§ Data:
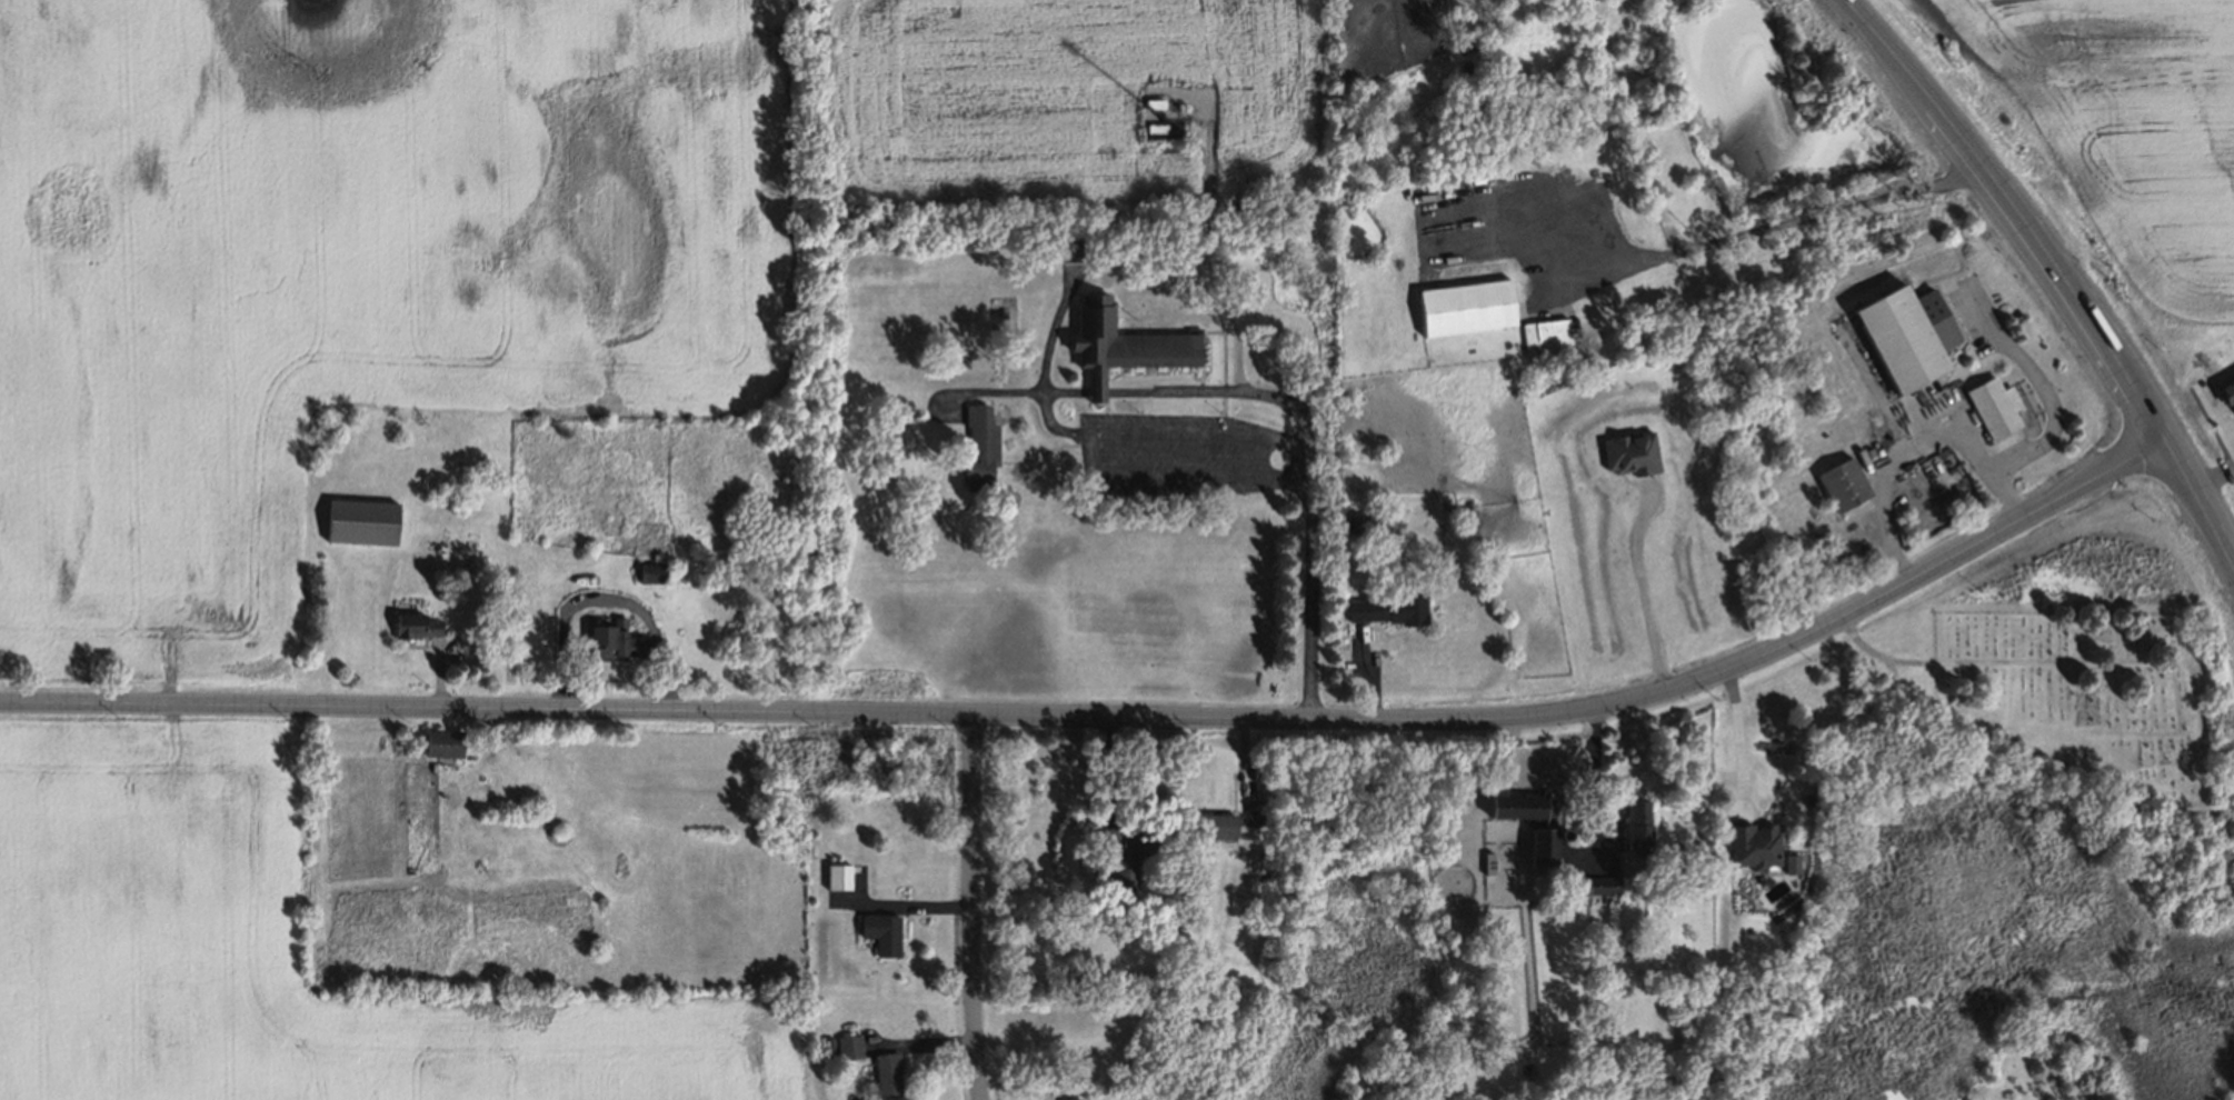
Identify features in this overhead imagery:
building: (1157, 130)
road: (1753, 230)
building: (1068, 246)
road: (1132, 256)
road: (2065, 273)
building: (1466, 309)
building: (1543, 335)
building: (1908, 337)
building: (1123, 345)
road: (1096, 391)
building: (2227, 391)
road: (1223, 393)
road: (1039, 404)
building: (1995, 404)
road: (1083, 440)
building: (979, 444)
building: (1631, 454)
road: (1975, 457)
building: (1842, 484)
road: (2002, 496)
building: (1463, 518)
building: (359, 520)
building: (1353, 522)
building: (649, 573)
road: (1640, 595)
road: (1307, 598)
building: (1383, 607)
building: (413, 625)
building: (614, 639)
road: (1113, 716)
building: (441, 741)
road: (1735, 741)
road: (1591, 787)
building: (1453, 797)
building: (1515, 801)
building: (1252, 812)
building: (1632, 816)
building: (1209, 825)
building: (1560, 832)
building: (1751, 843)
building: (1539, 846)
building: (1126, 852)
building: (1485, 860)
building: (837, 875)
building: (1601, 884)
road: (976, 907)
building: (880, 932)
building: (1068, 977)
building: (826, 1040)
building: (847, 1045)
building: (886, 1073)
building: (1066, 1098)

§ Written task:
Except for the pictures, please retype the listing above exactly.

§ Answer box:
Identify features in this overhead imagery:
building: (1157, 130)
road: (1753, 230)
building: (1068, 246)
road: (1132, 256)
road: (2065, 273)
building: (1466, 309)
building: (1543, 335)
building: (1908, 337)
building: (1123, 345)
road: (1096, 391)
building: (2227, 391)
road: (1223, 393)
road: (1039, 404)
building: (1995, 404)
road: (1083, 440)
building: (979, 444)
building: (1631, 454)
road: (1975, 457)
building: (1842, 484)
road: (2002, 496)
building: (1463, 518)
building: (359, 520)
building: (1353, 522)
building: (649, 573)
road: (1640, 595)
road: (1307, 598)
building: (1383, 607)
building: (413, 625)
building: (614, 639)
road: (1113, 716)
building: (441, 741)
road: (1735, 741)
road: (1591, 787)
building: (1453, 797)
building: (1515, 801)
building: (1252, 812)
building: (1632, 816)
building: (1209, 825)
building: (1560, 832)
building: (1751, 843)
building: (1539, 846)
building: (1126, 852)
building: (1485, 860)
building: (837, 875)
building: (1601, 884)
road: (976, 907)
building: (880, 932)
building: (1068, 977)
building: (826, 1040)
building: (847, 1045)
building: (886, 1073)
building: (1066, 1098)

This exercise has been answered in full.